[Itemized modification records]
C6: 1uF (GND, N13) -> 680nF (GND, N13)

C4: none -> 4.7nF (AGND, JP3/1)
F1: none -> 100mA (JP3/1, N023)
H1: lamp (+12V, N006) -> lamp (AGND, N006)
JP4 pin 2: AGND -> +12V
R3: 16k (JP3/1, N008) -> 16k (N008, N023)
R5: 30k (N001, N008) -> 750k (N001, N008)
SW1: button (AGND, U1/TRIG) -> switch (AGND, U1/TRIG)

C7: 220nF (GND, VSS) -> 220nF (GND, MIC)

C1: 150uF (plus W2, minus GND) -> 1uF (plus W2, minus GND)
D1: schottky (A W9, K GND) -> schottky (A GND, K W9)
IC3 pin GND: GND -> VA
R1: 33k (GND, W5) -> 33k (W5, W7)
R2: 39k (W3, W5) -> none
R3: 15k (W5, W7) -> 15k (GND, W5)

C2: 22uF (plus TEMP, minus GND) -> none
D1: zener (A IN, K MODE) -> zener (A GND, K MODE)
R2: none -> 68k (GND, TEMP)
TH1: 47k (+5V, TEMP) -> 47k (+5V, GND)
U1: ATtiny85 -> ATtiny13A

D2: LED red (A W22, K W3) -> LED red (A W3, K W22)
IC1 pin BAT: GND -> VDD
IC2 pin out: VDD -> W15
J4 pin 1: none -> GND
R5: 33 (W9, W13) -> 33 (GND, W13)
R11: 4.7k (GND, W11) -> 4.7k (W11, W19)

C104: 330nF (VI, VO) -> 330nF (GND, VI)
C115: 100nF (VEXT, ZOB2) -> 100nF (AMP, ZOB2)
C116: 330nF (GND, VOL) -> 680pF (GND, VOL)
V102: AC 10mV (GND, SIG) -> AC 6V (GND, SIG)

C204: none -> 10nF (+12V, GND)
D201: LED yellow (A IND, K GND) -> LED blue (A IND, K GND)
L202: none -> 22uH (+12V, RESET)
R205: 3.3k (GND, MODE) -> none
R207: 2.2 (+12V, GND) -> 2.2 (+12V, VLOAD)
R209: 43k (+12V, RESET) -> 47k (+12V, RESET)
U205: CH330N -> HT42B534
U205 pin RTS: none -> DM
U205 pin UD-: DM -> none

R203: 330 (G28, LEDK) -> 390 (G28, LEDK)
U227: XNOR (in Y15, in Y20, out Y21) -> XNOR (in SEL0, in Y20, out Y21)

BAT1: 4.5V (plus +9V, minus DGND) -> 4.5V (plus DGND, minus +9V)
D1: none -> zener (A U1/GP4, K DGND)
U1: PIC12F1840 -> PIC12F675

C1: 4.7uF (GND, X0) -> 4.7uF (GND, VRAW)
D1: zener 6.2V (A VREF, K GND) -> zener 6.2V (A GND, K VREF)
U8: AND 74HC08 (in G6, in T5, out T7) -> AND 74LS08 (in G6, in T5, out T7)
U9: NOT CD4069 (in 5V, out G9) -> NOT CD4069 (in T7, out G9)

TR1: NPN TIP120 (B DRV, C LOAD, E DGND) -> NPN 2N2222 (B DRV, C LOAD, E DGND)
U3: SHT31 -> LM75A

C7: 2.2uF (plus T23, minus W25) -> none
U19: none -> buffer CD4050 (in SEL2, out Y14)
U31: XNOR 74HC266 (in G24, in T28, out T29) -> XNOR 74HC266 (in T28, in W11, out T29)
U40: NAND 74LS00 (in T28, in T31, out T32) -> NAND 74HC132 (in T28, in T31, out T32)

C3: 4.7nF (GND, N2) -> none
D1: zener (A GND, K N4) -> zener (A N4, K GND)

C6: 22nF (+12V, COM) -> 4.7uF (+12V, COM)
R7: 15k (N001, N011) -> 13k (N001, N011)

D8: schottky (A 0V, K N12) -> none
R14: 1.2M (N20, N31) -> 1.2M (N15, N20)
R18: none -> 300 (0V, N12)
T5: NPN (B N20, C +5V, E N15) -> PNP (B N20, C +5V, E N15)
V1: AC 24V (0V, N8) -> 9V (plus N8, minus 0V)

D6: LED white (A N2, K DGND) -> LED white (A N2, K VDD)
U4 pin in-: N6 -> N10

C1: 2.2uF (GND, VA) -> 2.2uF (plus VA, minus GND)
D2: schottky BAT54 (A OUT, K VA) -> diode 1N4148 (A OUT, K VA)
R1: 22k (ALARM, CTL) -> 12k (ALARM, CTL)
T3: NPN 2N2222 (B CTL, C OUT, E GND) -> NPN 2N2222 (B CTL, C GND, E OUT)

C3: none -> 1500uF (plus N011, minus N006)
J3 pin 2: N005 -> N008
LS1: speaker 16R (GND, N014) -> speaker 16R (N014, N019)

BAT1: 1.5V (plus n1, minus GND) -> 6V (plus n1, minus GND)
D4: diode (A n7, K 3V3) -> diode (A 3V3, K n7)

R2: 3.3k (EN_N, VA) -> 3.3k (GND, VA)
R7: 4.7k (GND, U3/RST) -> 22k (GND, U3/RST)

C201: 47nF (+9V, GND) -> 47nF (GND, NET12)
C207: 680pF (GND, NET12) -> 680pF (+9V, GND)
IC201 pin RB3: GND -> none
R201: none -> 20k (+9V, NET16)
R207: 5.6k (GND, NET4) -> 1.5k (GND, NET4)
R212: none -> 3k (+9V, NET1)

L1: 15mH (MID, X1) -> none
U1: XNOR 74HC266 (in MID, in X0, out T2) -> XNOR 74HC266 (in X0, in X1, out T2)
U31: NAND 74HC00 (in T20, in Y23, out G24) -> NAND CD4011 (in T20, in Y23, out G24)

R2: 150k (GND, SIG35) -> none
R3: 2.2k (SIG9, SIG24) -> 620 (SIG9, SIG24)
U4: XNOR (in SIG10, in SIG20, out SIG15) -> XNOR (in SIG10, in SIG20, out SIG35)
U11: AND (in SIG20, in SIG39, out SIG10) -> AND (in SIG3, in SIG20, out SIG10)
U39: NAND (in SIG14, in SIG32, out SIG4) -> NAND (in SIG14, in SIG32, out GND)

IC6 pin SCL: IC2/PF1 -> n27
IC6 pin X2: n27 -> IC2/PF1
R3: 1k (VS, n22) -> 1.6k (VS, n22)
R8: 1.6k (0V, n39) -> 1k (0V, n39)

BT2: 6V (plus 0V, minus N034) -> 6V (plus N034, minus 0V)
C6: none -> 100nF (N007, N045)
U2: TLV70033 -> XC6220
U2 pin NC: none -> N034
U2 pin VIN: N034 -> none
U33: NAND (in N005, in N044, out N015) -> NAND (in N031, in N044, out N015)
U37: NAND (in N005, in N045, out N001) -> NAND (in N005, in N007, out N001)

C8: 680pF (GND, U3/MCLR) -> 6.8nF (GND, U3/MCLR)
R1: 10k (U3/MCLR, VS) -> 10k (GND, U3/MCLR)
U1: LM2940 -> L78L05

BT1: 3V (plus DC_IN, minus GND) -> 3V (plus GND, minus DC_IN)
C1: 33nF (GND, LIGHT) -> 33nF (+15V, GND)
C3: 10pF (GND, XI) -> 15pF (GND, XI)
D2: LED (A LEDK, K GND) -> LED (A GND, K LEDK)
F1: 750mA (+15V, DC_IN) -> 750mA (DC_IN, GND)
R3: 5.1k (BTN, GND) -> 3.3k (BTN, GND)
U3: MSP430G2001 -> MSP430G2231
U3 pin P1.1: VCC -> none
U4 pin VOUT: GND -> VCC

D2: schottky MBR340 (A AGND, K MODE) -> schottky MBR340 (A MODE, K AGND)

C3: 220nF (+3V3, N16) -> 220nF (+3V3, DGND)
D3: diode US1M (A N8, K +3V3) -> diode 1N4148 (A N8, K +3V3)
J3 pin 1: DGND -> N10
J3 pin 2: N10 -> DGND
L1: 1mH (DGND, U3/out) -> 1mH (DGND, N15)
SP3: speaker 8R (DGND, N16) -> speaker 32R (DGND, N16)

[Work order] Only the lines from the beginning of the entries through the line bearing "C2: 22uF (plus TEMP, minus GND) -> none" should be returned, each exactly as written.

[Reply to the task]
C6: 1uF (GND, N13) -> 680nF (GND, N13)

C4: none -> 4.7nF (AGND, JP3/1)
F1: none -> 100mA (JP3/1, N023)
H1: lamp (+12V, N006) -> lamp (AGND, N006)
JP4 pin 2: AGND -> +12V
R3: 16k (JP3/1, N008) -> 16k (N008, N023)
R5: 30k (N001, N008) -> 750k (N001, N008)
SW1: button (AGND, U1/TRIG) -> switch (AGND, U1/TRIG)

C7: 220nF (GND, VSS) -> 220nF (GND, MIC)

C1: 150uF (plus W2, minus GND) -> 1uF (plus W2, minus GND)
D1: schottky (A W9, K GND) -> schottky (A GND, K W9)
IC3 pin GND: GND -> VA
R1: 33k (GND, W5) -> 33k (W5, W7)
R2: 39k (W3, W5) -> none
R3: 15k (W5, W7) -> 15k (GND, W5)

C2: 22uF (plus TEMP, minus GND) -> none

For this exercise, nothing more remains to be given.